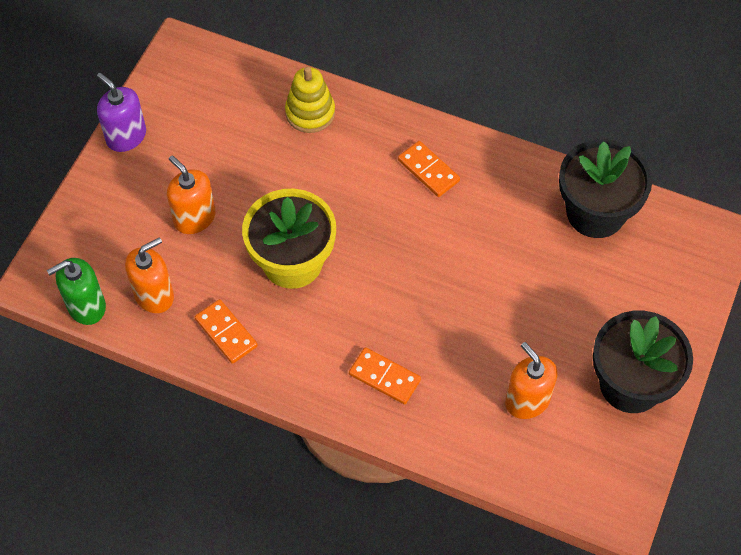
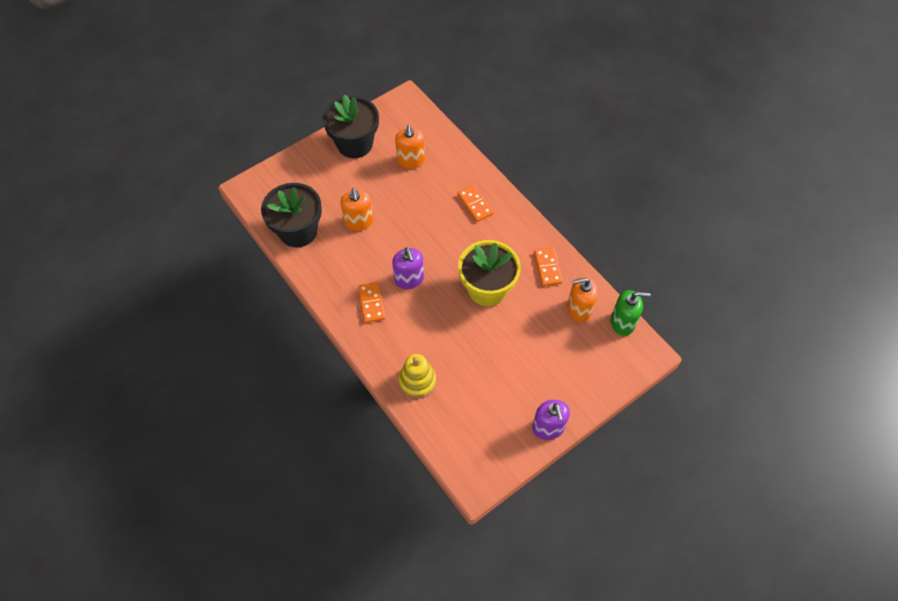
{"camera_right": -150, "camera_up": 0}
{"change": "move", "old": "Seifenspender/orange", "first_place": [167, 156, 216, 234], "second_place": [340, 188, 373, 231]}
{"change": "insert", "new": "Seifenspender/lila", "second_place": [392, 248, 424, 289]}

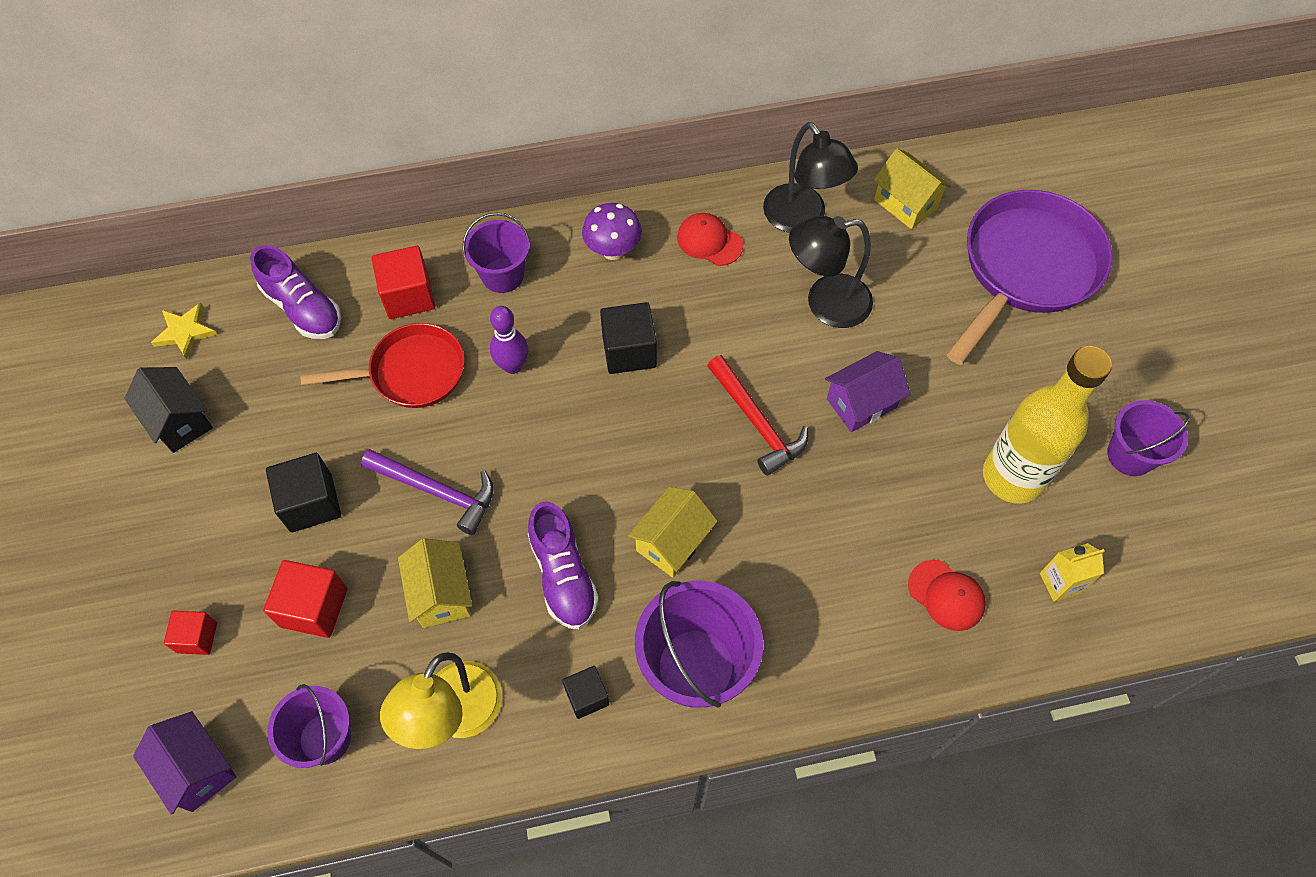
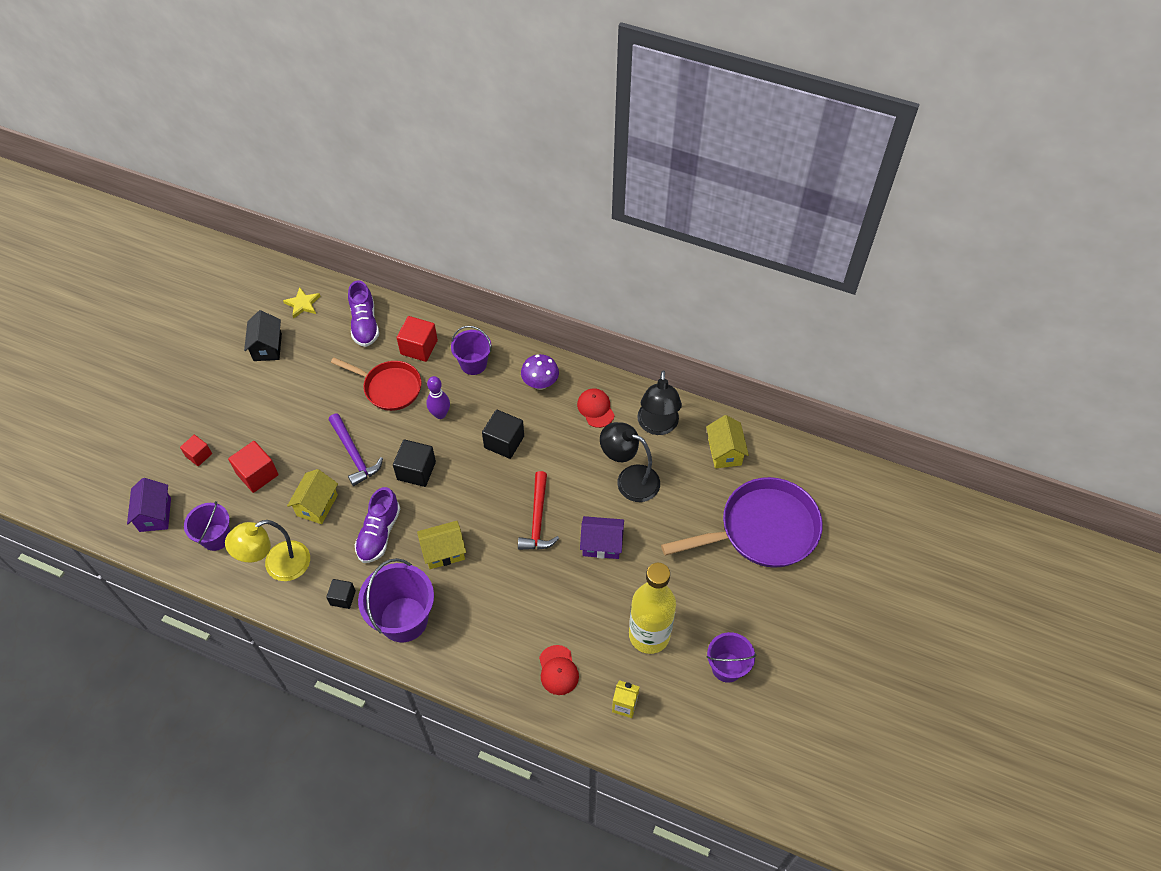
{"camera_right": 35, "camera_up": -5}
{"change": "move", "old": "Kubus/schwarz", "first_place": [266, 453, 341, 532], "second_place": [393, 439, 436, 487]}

● **PROBLEM DETAILS**
Write every line of the data out again exactly, leaving out all images.

● **SOLUTION**
{"camera_right": -150, "camera_up": 0}
{"change": "move", "old": "Seifenspender/orange", "first_place": [167, 156, 216, 234], "second_place": [340, 188, 373, 231]}
{"change": "insert", "new": "Seifenspender/lila", "second_place": [392, 248, 424, 289]}

{"camera_right": 35, "camera_up": -5}
{"change": "move", "old": "Kubus/schwarz", "first_place": [266, 453, 341, 532], "second_place": [393, 439, 436, 487]}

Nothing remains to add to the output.